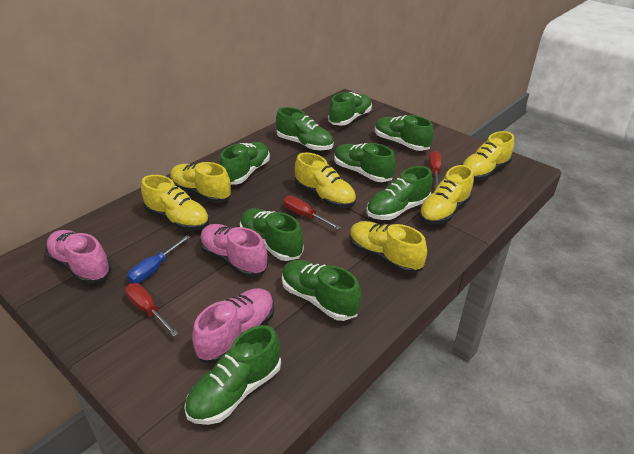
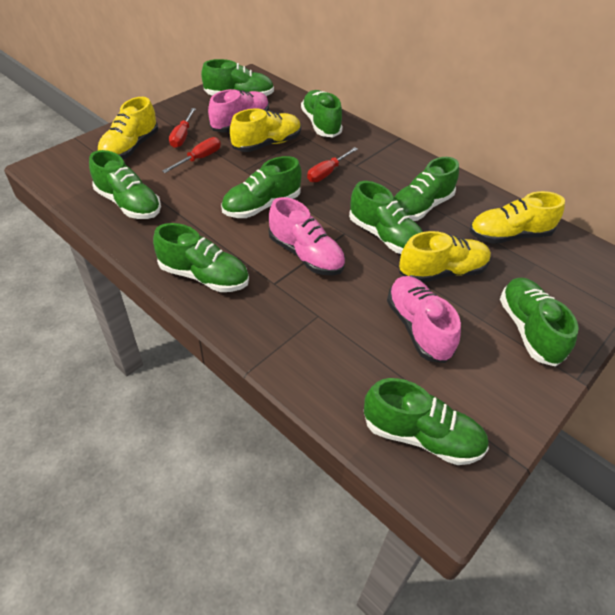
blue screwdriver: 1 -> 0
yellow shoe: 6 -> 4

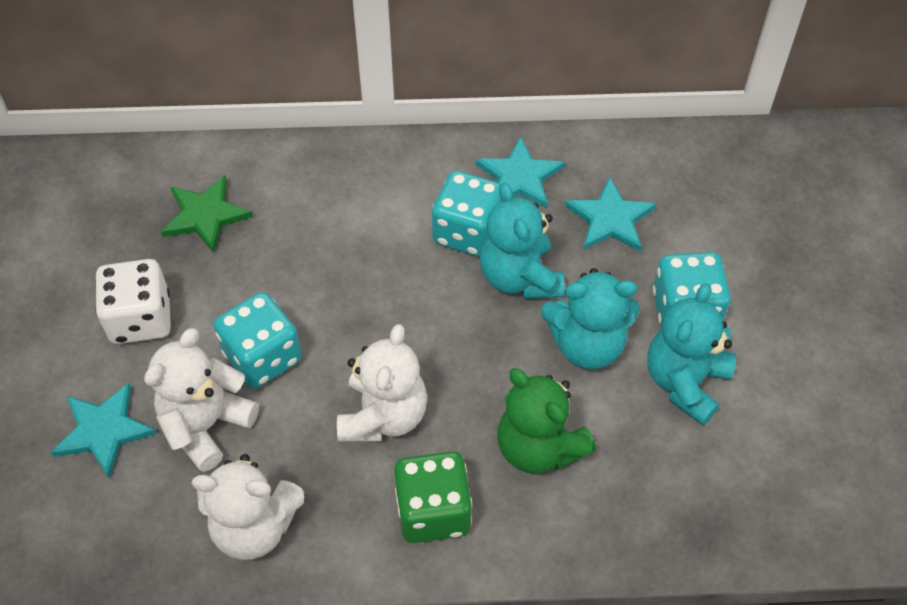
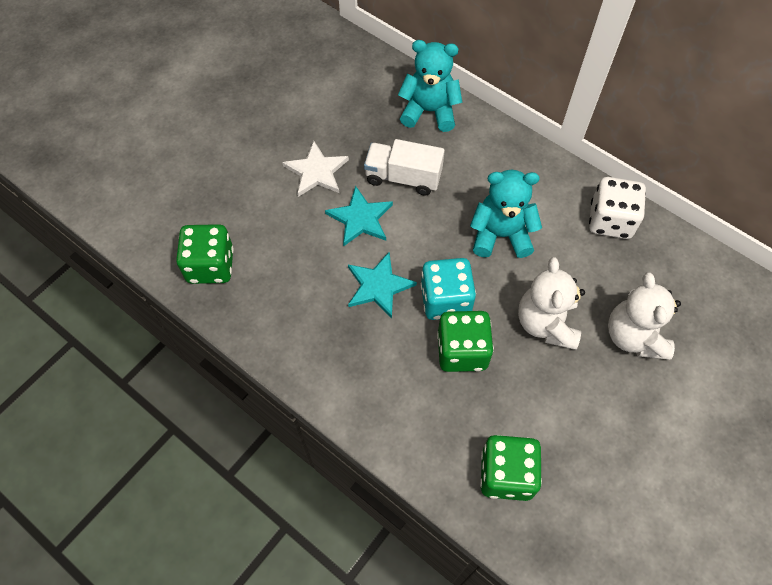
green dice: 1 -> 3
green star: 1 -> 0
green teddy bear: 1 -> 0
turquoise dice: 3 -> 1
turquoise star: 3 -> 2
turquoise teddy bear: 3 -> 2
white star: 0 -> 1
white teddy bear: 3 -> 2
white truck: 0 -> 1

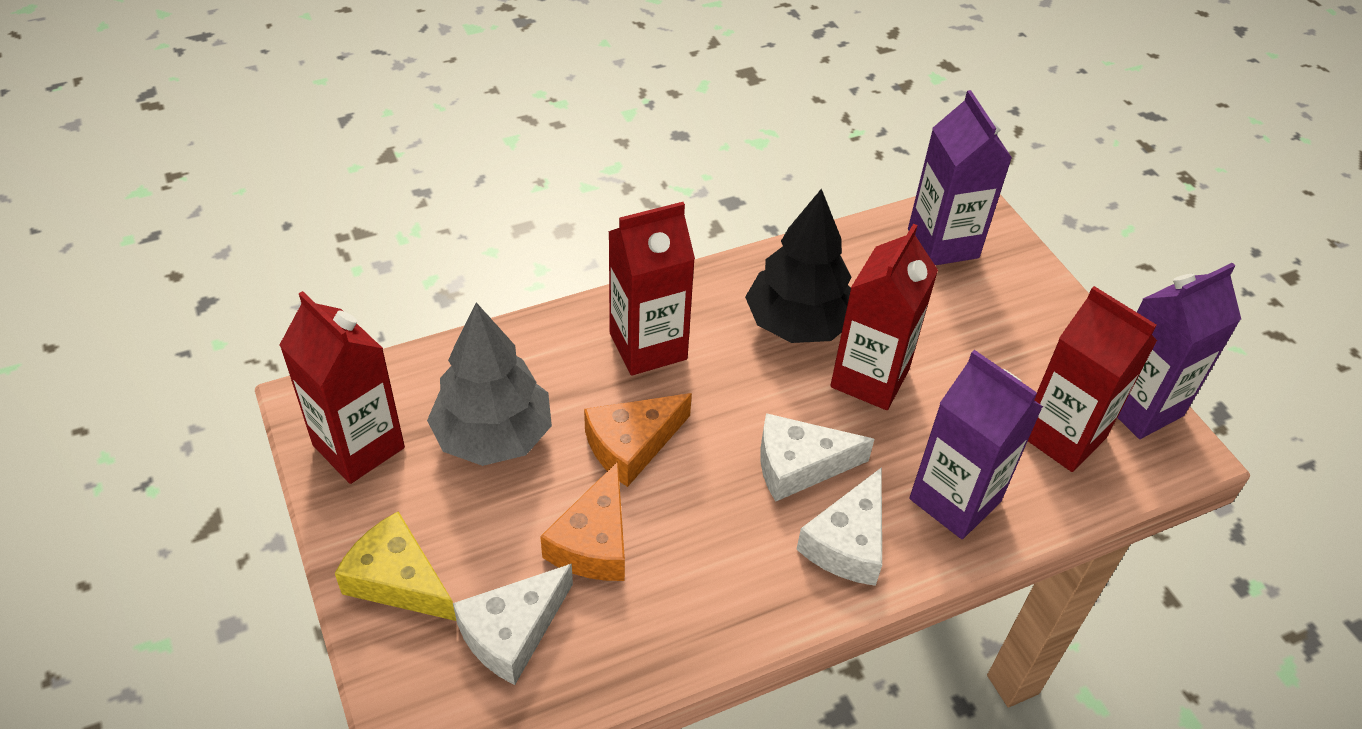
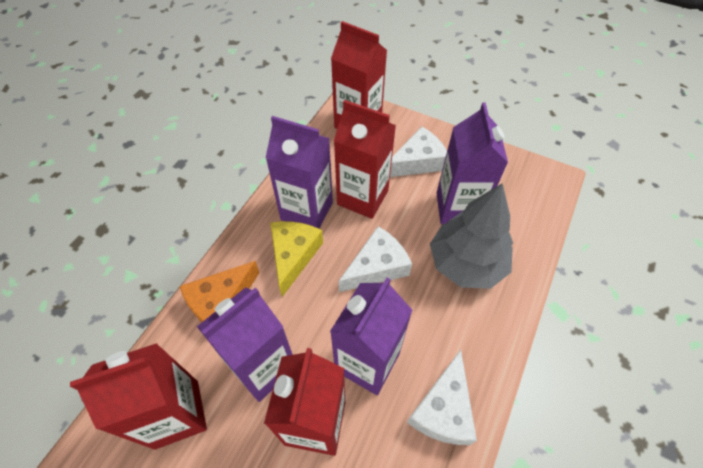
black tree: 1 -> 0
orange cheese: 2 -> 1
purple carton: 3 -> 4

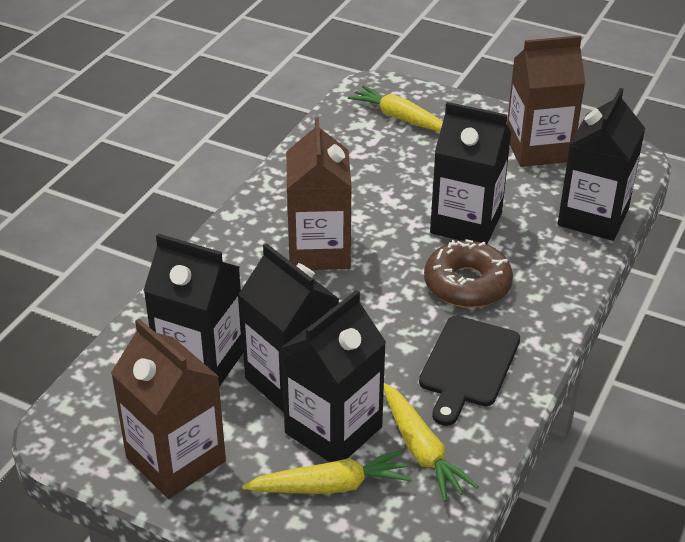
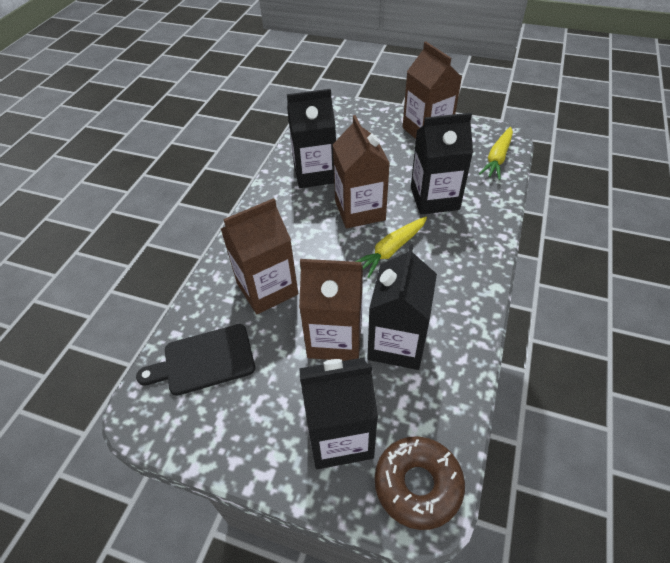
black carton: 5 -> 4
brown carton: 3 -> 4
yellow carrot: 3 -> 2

══════════════════════════════

**Assignment:**
Every line from the one with "purple carton: 3 -> 4" through the end of the records is to be reproduced exactly, and the pictures are to be left out.

**Response to this exercise:**
purple carton: 3 -> 4

black carton: 5 -> 4
brown carton: 3 -> 4
yellow carrot: 3 -> 2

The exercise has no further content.